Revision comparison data
######

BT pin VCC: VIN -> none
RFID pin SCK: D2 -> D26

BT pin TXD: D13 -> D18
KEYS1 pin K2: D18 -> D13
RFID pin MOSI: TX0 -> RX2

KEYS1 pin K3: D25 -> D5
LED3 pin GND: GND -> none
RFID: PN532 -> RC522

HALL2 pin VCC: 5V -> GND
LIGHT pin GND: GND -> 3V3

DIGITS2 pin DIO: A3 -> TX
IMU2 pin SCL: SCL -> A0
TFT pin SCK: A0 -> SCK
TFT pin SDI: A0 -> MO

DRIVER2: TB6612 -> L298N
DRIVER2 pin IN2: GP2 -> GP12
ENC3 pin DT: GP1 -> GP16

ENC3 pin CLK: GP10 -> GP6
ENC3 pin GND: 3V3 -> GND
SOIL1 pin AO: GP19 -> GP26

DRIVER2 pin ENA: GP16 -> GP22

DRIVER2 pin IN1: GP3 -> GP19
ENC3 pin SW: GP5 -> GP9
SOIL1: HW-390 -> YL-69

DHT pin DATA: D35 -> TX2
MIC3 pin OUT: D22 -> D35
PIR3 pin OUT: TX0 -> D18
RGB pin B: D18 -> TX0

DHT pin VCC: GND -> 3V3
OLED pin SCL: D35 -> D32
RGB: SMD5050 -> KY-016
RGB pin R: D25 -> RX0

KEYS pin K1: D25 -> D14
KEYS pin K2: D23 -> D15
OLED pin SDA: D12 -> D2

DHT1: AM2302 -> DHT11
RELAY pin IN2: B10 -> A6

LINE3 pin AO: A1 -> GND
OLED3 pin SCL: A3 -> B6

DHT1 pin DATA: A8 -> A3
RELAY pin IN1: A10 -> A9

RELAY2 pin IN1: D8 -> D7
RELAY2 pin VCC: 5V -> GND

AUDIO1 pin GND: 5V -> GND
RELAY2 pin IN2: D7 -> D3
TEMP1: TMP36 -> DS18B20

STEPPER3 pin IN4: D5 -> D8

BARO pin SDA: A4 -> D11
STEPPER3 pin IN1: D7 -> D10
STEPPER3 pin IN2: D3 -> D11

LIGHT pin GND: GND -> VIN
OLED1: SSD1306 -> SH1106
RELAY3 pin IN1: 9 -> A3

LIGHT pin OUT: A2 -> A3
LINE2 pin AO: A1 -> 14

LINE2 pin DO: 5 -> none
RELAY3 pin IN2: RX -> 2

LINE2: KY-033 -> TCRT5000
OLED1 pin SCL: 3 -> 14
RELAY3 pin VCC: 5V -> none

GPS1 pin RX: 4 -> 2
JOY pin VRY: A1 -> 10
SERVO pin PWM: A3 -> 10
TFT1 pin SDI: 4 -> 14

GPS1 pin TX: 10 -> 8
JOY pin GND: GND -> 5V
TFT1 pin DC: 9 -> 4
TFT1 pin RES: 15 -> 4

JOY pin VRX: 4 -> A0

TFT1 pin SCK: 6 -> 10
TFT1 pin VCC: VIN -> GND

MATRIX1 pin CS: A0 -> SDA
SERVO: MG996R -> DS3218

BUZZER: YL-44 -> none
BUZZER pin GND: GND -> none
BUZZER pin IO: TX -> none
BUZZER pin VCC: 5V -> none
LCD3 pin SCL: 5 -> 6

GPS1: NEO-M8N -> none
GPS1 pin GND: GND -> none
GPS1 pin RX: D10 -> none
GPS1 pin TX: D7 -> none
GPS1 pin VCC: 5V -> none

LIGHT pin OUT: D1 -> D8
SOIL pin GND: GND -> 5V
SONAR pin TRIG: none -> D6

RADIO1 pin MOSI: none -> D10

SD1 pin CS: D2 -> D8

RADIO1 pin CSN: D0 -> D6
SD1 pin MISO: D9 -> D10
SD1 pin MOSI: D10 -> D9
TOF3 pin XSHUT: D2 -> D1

######

● BRIEF:
From the entries, copy every line in which the word "SERVO" occurs.

● RESPONSE FOR THIS EXERCISE:
SERVO pin PWM: A3 -> 10
SERVO: MG996R -> DS3218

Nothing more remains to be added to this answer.